What to produce. Set down the listing below verbatim, but only from its first line through the line containing "yellow sabebosu |".

Input data.
-- Opening Marker --
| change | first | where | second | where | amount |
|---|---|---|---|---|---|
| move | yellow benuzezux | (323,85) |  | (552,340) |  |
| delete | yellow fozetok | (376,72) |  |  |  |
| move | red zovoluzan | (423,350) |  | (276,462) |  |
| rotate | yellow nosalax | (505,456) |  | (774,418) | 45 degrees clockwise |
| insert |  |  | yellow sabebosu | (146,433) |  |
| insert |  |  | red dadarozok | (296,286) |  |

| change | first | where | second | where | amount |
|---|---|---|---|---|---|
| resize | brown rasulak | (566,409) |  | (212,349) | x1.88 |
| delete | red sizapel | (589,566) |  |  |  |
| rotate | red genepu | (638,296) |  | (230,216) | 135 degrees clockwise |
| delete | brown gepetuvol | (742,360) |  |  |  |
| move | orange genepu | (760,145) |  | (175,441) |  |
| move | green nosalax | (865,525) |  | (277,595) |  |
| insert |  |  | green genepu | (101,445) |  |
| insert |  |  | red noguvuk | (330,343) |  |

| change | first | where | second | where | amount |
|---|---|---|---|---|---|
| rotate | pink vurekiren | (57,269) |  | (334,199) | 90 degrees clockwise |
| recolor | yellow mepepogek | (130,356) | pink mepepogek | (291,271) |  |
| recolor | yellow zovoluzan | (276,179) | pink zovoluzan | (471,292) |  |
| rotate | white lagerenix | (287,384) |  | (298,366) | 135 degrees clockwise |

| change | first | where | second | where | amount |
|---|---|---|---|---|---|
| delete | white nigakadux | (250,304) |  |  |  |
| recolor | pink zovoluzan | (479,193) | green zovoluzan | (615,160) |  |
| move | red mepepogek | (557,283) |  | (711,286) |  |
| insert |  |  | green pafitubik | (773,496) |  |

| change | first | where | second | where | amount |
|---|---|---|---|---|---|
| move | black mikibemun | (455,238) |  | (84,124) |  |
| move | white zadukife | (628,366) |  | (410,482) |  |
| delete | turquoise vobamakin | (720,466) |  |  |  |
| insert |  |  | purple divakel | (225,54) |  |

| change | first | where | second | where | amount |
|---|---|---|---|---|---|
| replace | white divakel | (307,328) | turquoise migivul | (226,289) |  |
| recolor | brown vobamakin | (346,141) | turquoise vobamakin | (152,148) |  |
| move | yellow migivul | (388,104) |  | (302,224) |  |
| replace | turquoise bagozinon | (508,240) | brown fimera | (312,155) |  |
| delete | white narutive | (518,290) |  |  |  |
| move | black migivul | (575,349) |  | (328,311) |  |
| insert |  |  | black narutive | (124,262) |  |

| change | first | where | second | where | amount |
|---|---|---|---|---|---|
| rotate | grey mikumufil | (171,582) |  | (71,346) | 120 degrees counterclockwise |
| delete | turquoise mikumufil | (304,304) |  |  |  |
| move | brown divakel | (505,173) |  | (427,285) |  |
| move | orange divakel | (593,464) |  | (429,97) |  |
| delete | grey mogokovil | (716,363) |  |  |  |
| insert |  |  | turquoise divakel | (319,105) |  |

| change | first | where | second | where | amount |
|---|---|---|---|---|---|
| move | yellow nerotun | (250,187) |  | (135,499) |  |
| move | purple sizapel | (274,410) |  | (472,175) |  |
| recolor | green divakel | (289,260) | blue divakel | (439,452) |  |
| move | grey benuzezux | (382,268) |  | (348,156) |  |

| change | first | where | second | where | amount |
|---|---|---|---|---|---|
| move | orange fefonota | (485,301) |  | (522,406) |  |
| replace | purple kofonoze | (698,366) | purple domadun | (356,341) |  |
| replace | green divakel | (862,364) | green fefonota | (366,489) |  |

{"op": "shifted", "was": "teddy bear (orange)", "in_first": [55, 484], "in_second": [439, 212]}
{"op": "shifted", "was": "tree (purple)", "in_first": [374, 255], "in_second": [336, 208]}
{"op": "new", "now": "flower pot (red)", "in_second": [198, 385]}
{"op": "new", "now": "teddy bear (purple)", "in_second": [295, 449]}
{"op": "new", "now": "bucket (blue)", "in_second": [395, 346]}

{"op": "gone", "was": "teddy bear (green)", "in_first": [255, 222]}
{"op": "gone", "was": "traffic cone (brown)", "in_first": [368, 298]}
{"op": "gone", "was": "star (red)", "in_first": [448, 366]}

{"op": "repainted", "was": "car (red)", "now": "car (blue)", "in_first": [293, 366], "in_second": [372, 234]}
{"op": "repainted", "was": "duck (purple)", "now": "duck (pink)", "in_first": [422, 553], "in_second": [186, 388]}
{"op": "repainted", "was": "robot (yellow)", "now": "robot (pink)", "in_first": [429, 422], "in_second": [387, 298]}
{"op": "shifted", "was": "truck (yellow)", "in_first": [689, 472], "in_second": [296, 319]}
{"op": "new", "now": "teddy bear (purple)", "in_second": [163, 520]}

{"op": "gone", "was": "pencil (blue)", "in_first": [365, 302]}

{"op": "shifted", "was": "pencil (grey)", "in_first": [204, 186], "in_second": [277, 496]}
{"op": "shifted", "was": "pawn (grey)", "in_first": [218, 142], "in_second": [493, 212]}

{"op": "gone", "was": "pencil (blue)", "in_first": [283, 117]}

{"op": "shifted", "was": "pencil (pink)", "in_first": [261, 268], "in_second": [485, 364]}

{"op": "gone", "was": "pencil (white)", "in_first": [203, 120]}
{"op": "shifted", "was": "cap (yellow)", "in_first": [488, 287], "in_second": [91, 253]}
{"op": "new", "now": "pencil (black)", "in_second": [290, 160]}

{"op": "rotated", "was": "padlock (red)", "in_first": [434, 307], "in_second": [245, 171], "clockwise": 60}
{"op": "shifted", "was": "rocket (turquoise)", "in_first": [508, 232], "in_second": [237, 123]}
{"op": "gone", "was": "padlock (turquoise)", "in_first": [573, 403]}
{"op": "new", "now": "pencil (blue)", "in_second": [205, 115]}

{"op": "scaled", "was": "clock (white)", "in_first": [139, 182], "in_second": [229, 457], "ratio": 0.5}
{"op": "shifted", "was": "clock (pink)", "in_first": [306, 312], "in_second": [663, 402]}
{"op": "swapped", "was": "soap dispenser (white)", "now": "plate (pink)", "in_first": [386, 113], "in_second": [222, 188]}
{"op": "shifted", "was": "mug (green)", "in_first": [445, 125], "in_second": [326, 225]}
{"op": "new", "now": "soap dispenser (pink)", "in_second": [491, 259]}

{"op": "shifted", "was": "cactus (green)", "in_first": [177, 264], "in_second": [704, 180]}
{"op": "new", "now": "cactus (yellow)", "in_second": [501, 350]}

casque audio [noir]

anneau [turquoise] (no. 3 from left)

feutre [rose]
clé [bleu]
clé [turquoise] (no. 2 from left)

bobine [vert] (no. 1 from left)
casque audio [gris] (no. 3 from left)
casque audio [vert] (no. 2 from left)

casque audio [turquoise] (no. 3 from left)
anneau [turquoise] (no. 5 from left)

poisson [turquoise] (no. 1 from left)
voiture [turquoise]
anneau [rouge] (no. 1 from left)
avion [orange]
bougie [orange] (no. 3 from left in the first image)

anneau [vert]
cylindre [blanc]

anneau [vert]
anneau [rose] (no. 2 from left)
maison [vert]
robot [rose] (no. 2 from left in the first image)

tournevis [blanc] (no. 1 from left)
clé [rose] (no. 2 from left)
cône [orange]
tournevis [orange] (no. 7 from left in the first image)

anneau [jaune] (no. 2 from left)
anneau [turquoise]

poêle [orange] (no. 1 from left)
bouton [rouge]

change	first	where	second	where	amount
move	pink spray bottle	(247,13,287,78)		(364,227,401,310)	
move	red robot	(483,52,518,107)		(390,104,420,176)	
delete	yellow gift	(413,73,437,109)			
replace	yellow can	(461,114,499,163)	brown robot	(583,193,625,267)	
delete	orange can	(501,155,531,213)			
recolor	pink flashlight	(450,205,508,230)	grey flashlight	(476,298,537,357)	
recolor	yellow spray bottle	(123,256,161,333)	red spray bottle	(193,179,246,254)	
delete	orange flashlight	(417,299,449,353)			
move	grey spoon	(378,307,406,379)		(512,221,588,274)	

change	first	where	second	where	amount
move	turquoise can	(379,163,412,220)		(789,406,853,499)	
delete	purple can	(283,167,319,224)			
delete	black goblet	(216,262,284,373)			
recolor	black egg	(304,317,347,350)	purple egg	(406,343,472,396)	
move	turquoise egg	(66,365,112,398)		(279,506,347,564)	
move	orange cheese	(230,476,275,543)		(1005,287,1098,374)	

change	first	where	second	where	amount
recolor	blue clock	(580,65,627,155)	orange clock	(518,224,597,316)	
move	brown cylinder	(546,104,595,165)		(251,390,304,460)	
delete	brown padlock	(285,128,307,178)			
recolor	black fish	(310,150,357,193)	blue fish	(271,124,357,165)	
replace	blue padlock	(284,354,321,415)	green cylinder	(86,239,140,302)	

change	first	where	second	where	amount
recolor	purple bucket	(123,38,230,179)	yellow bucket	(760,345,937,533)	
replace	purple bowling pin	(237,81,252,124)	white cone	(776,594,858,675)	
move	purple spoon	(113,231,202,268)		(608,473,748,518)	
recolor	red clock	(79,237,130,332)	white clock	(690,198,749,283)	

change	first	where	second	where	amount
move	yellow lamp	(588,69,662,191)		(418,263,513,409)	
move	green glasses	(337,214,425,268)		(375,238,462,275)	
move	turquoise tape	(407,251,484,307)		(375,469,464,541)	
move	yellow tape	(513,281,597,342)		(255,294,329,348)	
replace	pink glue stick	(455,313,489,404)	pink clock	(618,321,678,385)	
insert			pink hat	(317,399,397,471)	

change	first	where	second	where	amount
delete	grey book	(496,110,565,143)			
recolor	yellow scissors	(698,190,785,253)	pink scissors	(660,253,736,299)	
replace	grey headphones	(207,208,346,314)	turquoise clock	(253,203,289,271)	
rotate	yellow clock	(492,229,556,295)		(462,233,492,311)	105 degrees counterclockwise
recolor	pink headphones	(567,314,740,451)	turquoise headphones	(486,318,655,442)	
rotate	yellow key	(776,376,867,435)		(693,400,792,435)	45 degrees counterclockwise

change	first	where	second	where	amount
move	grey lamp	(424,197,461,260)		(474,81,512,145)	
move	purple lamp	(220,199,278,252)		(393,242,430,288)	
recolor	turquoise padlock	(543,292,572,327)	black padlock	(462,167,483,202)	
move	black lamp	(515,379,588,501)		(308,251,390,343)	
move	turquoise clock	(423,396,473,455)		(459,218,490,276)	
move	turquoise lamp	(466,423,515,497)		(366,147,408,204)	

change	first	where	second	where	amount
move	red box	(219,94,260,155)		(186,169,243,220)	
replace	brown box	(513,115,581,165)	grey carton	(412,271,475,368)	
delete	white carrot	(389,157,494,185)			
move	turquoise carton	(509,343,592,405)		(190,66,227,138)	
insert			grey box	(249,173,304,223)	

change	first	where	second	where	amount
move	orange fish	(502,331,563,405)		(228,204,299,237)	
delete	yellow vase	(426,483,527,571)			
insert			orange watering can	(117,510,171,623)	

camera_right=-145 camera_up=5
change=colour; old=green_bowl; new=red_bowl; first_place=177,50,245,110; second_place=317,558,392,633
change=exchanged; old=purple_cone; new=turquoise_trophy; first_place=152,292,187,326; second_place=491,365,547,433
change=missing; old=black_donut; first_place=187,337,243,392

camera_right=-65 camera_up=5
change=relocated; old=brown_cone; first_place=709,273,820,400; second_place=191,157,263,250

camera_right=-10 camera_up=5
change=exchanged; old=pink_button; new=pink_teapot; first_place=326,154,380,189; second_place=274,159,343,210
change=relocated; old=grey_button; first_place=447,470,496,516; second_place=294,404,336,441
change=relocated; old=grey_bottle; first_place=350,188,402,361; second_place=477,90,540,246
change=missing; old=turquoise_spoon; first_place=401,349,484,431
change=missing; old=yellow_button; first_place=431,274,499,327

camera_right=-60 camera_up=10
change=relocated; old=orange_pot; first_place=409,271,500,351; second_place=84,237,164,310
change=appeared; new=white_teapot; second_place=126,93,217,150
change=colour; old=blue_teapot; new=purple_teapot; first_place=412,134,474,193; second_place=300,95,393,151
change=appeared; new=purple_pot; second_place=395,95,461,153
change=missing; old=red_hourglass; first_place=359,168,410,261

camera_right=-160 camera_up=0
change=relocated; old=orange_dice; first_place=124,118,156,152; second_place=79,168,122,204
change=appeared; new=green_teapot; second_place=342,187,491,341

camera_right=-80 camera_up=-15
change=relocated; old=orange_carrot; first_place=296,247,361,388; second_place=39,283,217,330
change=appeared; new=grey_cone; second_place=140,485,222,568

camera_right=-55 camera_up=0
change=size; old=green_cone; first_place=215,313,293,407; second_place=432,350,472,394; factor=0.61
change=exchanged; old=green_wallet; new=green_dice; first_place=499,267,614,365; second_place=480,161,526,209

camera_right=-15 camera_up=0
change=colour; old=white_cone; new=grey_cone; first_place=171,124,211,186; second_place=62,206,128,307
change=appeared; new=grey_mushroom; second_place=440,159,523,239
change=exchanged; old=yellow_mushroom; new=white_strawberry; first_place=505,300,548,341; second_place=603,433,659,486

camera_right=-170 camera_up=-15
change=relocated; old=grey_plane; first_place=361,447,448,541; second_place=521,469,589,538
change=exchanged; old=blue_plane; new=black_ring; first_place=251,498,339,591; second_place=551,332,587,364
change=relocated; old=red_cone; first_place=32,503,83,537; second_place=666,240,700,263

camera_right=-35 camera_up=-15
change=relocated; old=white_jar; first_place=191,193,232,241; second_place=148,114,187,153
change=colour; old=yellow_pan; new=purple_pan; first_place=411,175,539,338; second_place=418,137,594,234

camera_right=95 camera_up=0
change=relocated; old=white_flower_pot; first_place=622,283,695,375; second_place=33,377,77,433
-- Closing Marker --
Result of this exercise.
| change | first | where | second | where | amount |
|---|---|---|---|---|---|
| move | yellow benuzezux | (323,85) |  | (552,340) |  |
| delete | yellow fozetok | (376,72) |  |  |  |
| move | red zovoluzan | (423,350) |  | (276,462) |  |
| rotate | yellow nosalax | (505,456) |  | (774,418) | 45 degrees clockwise |
| insert |  |  | yellow sabebosu | (146,433) |  |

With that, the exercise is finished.